### PROBLEM
Transcribe every line of the material verbatim, leaving out the pictures.

Dataset items:
BEGIN
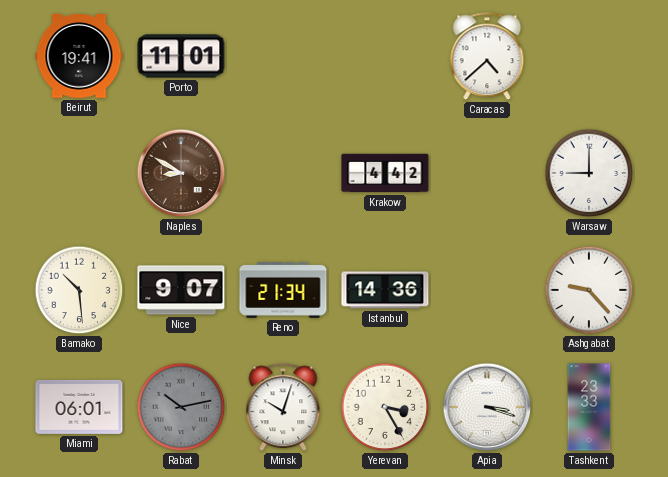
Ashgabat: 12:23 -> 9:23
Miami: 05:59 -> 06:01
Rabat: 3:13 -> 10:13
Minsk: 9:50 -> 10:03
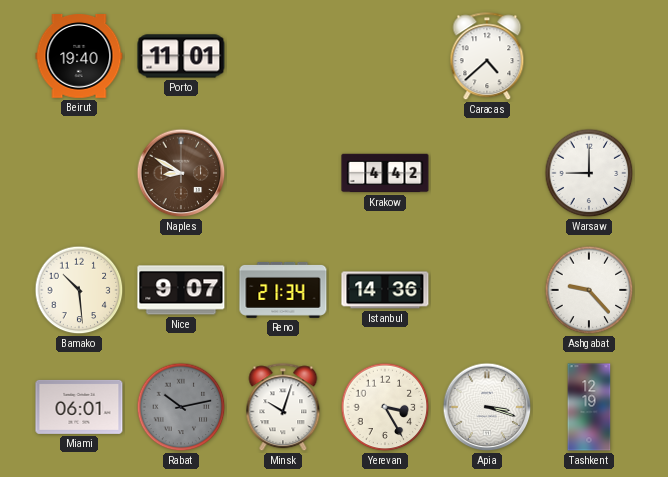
Beirut: 19:41 -> 19:40
Tashkent: 23:33 -> 12:19
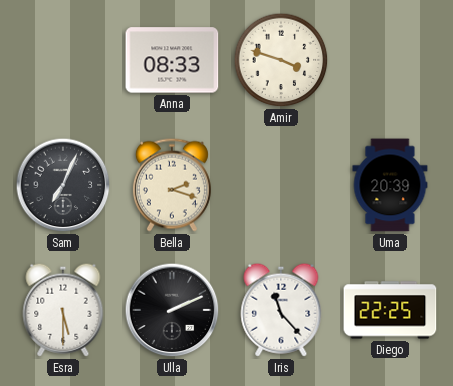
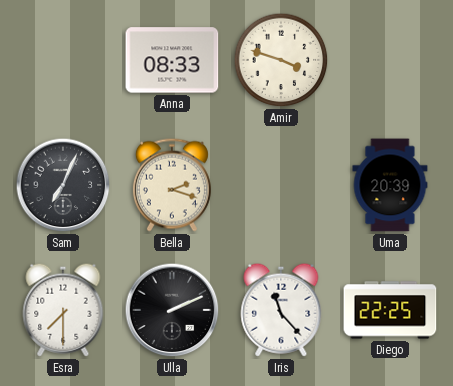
Esra: 5:30 -> 7:30
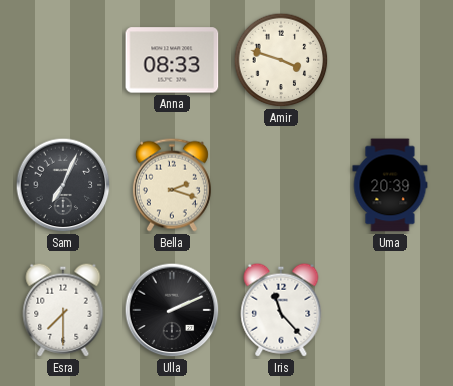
Diego: 22:25 -> none
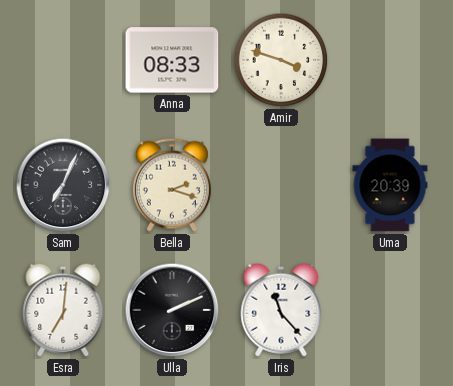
Esra: 7:30 -> 7:01
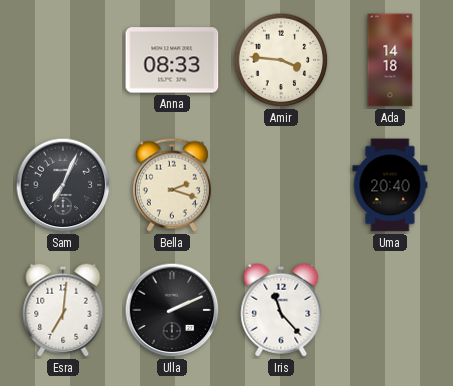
Amir: 3:48 -> 3:46
Ada: none -> 14:18
Uma: 20:39 -> 20:40
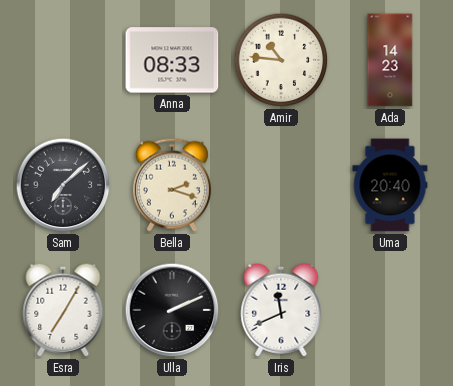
Amir: 3:46 -> 10:46
Ada: 14:18 -> 14:23
Sam: 7:04 -> 7:08
Esra: 7:01 -> 7:05
Iris: 11:23 -> 11:41
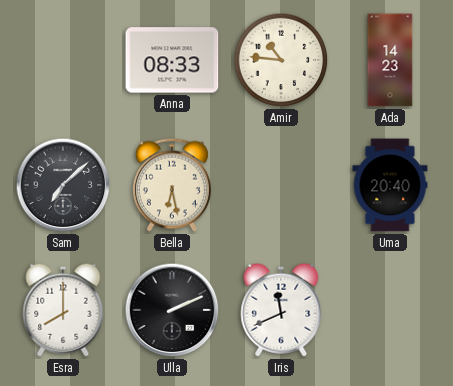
Bella: 2:18 -> 6:28
Esra: 7:05 -> 8:00
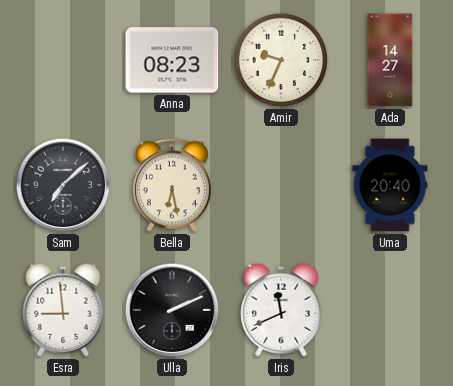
Anna: 08:33 -> 08:23
Amir: 10:46 -> 9:34
Ada: 14:23 -> 14:27
Esra: 8:00 -> 8:59
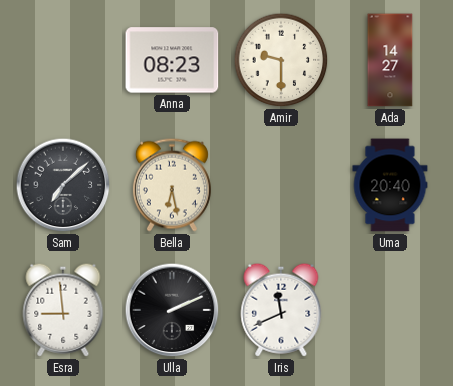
Amir: 9:34 -> 9:30
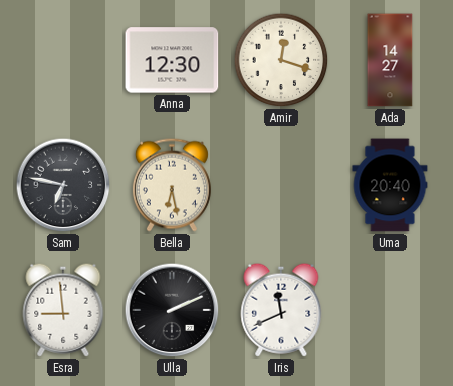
Anna: 08:23 -> 12:30
Amir: 9:30 -> 12:18
Sam: 7:08 -> 6:47
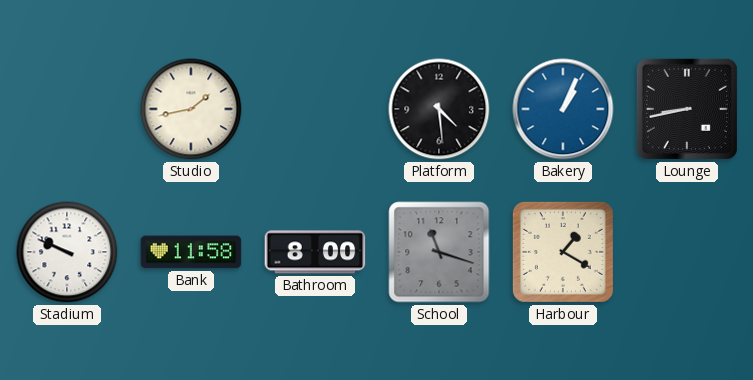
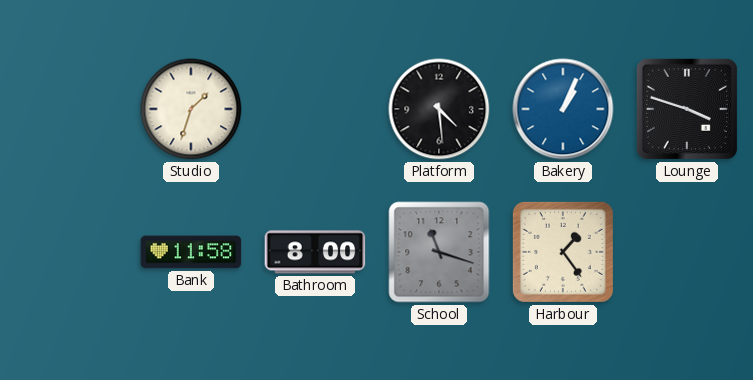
Studio: 1:43 -> 1:33
Lounge: 8:43 -> 3:48
Stadium: 9:49 -> none
Harbour: 1:20 -> 1:24
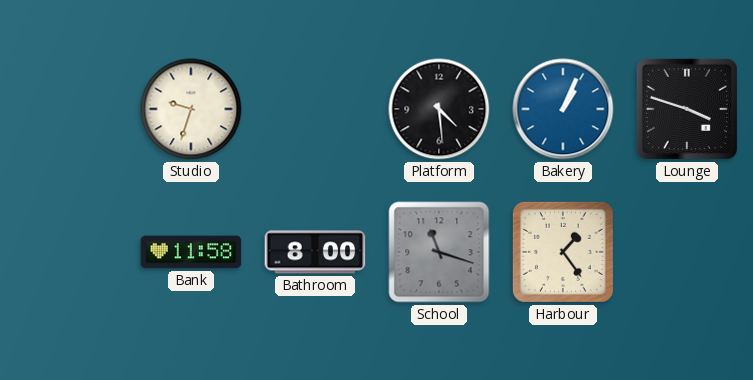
Studio: 1:33 -> 9:33
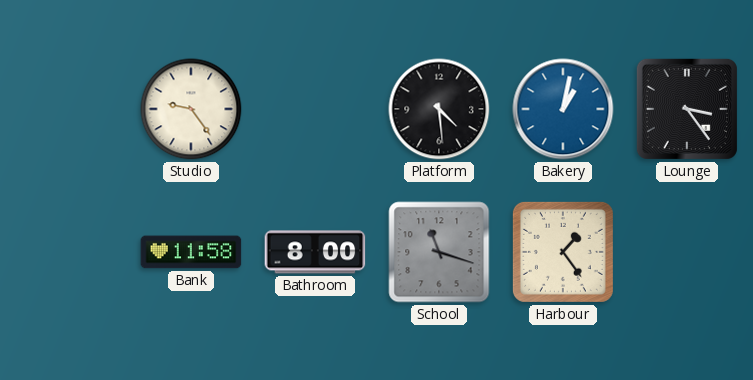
Studio: 9:33 -> 9:24
Bakery: 1:04 -> 1:02
Lounge: 3:48 -> 3:24
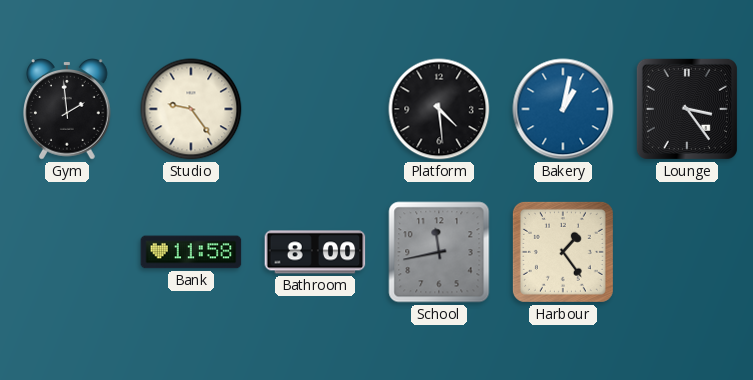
Gym: none -> 1:59
School: 11:18 -> 11:43
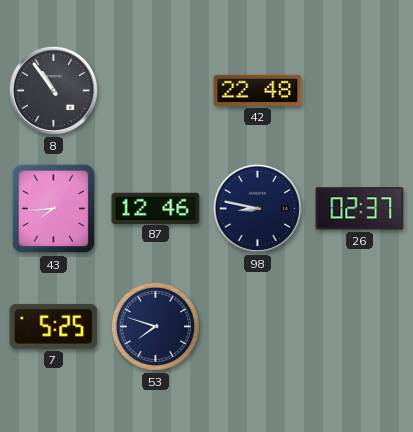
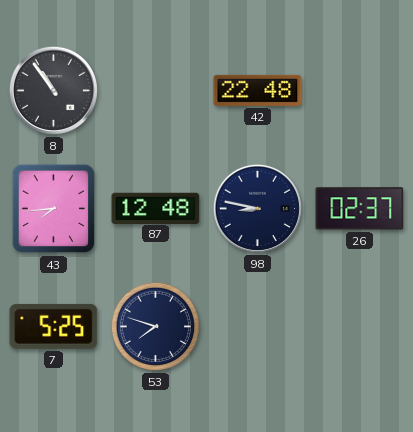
87: 12:46 -> 12:48
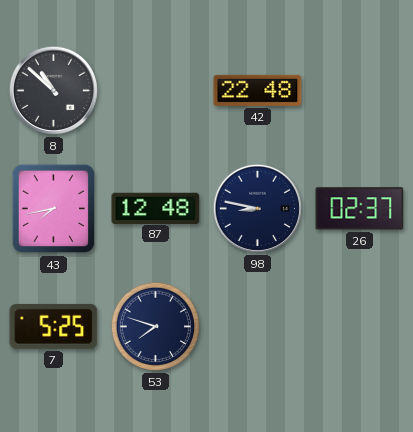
8: 10:54 -> 10:52
43: 7:44 -> 7:43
END
### CORRECT ANSWER
Ashgabat: 12:23 -> 9:23
Miami: 05:59 -> 06:01
Rabat: 3:13 -> 10:13
Minsk: 9:50 -> 10:03
Beirut: 19:41 -> 19:40
Tashkent: 23:33 -> 12:19
Esra: 5:30 -> 7:30
Diego: 22:25 -> none
Esra: 7:30 -> 7:01
Amir: 3:48 -> 3:46
Ada: none -> 14:18
Uma: 20:39 -> 20:40
Amir: 3:46 -> 10:46
Ada: 14:18 -> 14:23
Sam: 7:04 -> 7:08
Esra: 7:01 -> 7:05
Iris: 11:23 -> 11:41
Bella: 2:18 -> 6:28
Esra: 7:05 -> 8:00
Anna: 08:33 -> 08:23
Amir: 10:46 -> 9:34
Ada: 14:23 -> 14:27
Esra: 8:00 -> 8:59
Amir: 9:34 -> 9:30
Anna: 08:23 -> 12:30
Amir: 9:30 -> 12:18
Sam: 7:08 -> 6:47
Studio: 1:43 -> 1:33
Lounge: 8:43 -> 3:48
Stadium: 9:49 -> none
Harbour: 1:20 -> 1:24
Studio: 1:33 -> 9:33
Studio: 9:33 -> 9:24
Bakery: 1:04 -> 1:02
Lounge: 3:48 -> 3:24
Gym: none -> 1:59
School: 11:18 -> 11:43
87: 12:46 -> 12:48
8: 10:54 -> 10:52
43: 7:44 -> 7:43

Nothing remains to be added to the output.